- _Exercise_: Read through the listing below and copy each line in which the word "teddy" occurs.

- _Records shown_:
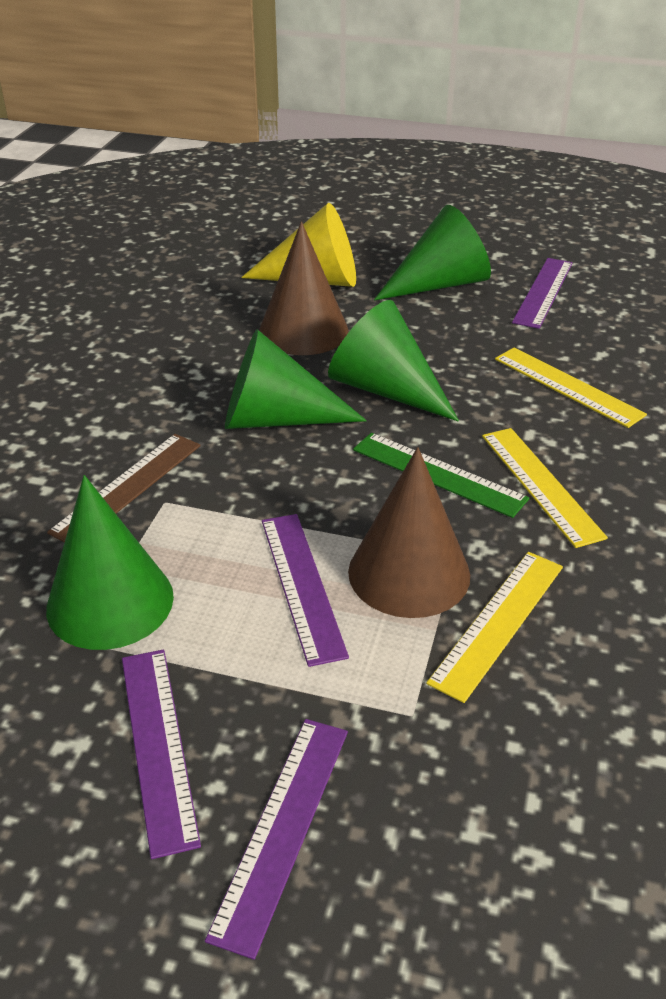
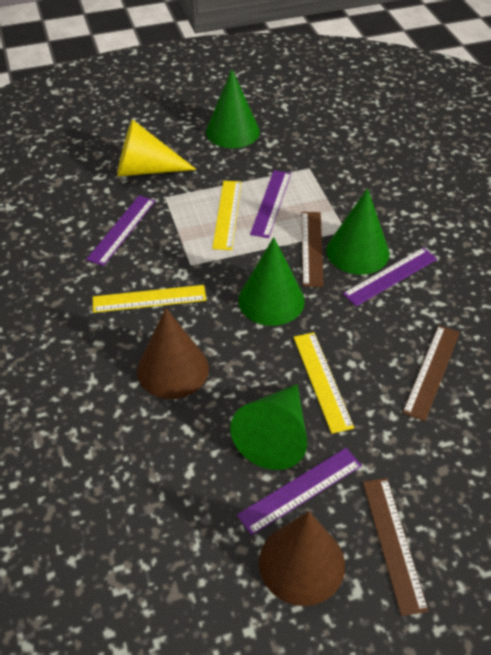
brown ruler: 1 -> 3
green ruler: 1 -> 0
--
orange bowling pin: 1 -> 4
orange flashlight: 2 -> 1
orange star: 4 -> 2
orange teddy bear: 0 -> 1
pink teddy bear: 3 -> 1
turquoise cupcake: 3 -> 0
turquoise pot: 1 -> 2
--
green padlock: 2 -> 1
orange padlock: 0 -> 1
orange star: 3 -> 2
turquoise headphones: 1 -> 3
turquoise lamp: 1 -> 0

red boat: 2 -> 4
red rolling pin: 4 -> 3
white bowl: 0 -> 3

- _Solution to this problem_:
orange teddy bear: 0 -> 1
pink teddy bear: 3 -> 1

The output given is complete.